[WHAT TO DO]: In the material below, rewrite the lines from the one containing "Peakposition [538, 34]" through the one containing "Find where the", inclusive, replacing "given text" with "specified text" and leaving all else unchanged. Reproduce only those lines.

Item position entries:
☆ ☆ ☆ ☆ ☆

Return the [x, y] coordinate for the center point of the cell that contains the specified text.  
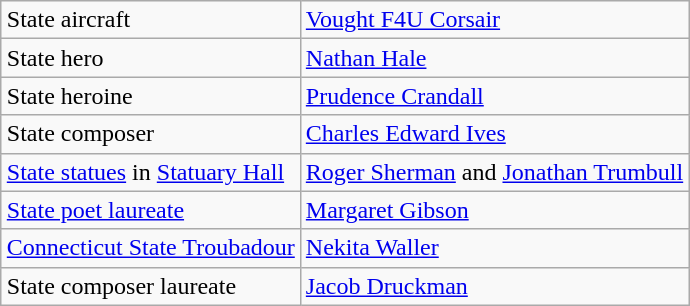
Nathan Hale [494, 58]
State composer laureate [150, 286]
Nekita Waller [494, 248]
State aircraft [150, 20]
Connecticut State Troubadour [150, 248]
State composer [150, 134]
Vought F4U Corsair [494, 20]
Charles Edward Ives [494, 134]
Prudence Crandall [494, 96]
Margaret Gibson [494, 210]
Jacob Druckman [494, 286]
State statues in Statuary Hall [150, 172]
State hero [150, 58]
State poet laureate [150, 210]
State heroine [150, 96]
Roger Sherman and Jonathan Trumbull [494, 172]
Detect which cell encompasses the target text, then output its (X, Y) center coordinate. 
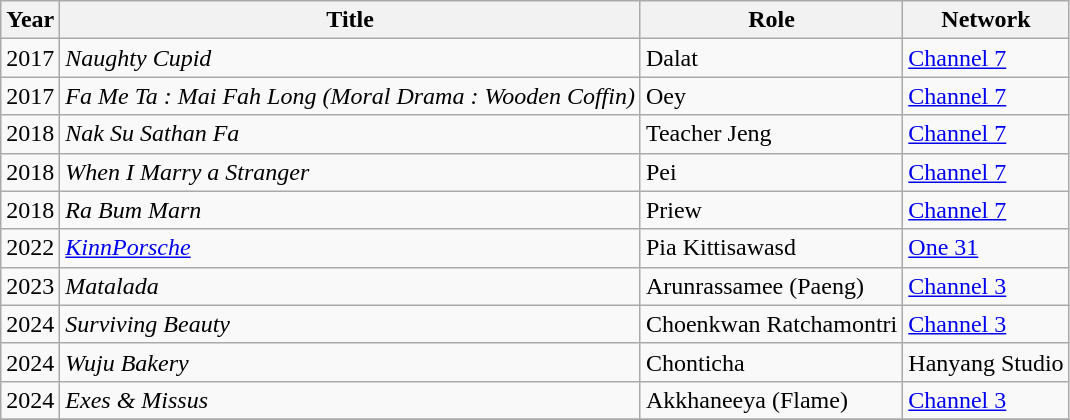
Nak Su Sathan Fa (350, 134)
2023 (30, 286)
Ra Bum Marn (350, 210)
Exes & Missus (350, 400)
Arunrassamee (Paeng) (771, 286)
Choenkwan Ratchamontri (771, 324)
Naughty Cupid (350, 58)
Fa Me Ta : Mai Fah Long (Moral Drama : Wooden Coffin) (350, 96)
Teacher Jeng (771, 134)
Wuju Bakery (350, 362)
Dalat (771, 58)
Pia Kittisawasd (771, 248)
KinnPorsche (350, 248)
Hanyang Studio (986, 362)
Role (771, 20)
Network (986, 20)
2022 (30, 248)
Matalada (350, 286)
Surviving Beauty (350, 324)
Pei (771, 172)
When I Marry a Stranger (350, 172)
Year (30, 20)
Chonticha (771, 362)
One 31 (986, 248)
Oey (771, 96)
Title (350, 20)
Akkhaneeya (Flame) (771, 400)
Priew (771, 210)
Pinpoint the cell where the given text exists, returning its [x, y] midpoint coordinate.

☆ ☆ ☆ ☆ ☆

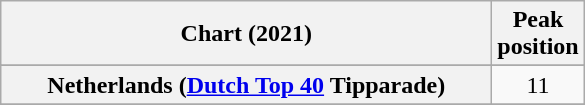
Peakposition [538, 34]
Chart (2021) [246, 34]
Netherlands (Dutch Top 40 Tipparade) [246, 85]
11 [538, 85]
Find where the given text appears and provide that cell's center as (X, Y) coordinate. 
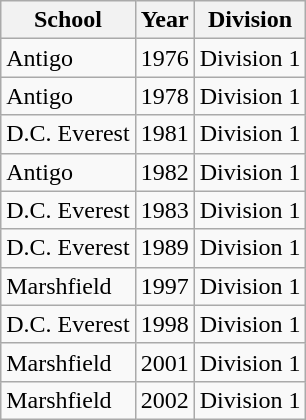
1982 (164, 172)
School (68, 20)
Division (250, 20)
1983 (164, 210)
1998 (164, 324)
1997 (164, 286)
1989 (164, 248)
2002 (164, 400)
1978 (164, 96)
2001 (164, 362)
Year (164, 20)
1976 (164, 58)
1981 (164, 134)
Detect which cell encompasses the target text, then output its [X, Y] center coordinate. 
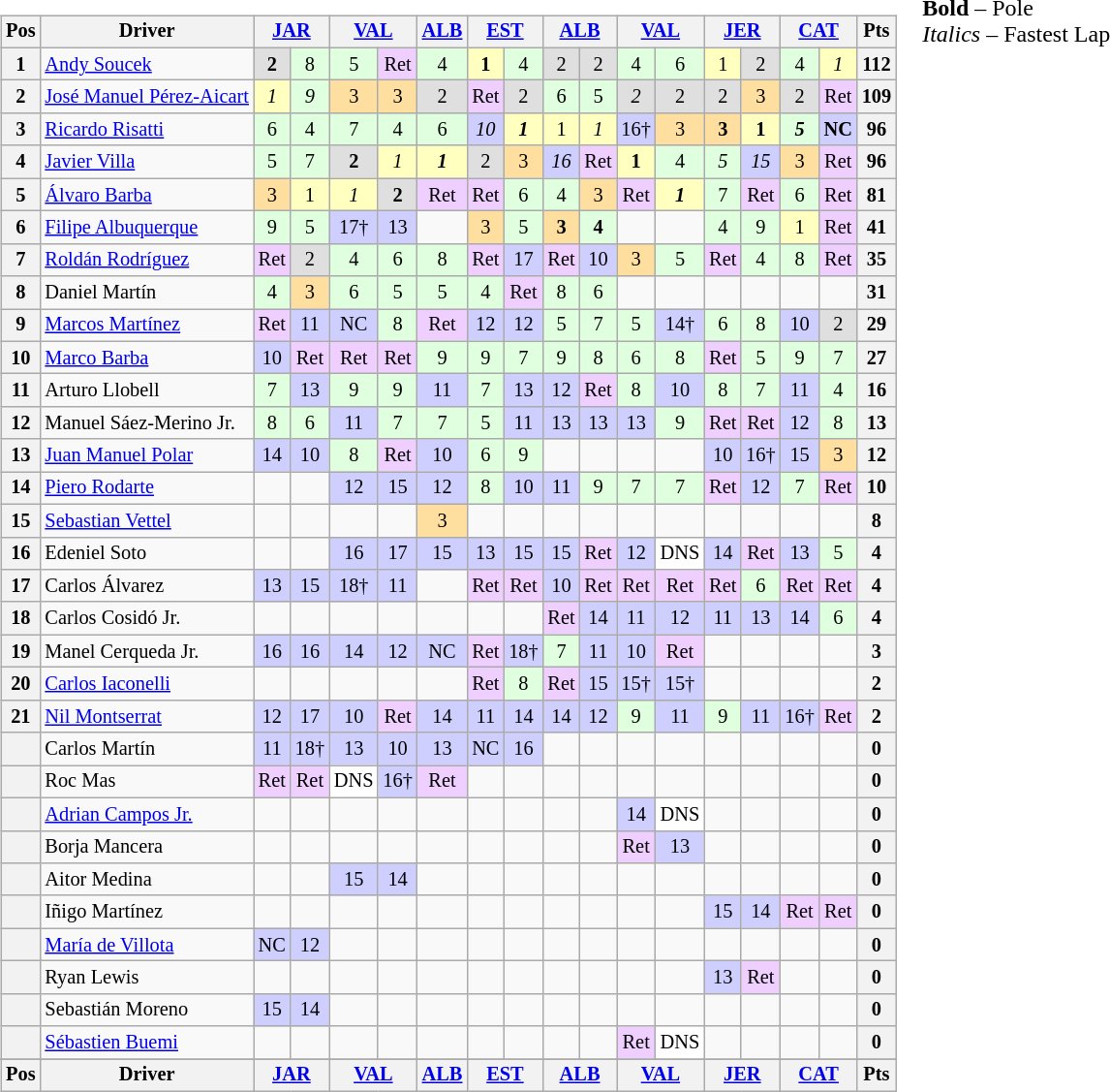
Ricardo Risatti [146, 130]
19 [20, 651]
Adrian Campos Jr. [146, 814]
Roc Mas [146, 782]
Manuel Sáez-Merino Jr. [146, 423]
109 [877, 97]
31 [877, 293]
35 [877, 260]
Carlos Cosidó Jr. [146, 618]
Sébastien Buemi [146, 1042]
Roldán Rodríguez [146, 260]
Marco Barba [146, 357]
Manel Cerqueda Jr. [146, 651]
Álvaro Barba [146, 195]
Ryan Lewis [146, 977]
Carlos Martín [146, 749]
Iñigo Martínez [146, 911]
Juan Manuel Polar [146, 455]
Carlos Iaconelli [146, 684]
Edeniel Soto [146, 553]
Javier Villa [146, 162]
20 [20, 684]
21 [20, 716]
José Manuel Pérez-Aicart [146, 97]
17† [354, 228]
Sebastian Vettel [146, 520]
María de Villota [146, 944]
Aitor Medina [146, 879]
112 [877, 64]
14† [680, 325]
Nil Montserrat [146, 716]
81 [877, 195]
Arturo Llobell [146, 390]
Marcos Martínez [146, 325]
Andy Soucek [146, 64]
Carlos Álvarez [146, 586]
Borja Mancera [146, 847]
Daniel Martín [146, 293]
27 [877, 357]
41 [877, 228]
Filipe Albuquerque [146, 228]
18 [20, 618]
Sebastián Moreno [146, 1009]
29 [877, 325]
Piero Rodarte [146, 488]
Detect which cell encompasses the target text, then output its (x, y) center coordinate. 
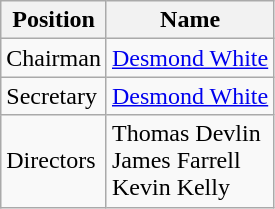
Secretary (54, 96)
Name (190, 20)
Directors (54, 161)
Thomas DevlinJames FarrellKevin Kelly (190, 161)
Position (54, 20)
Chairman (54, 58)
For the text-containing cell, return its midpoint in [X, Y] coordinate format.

☆ ☆ ☆ ☆ ☆

[SOLUTION]:
Peakposition [538, 34]
Chart (2021) [246, 34]
Netherlands (Dutch Top 40 Tipparade) [246, 85]
11 [538, 85]
Find where the specified text appears and provide that cell's center as (X, Y) coordinate. 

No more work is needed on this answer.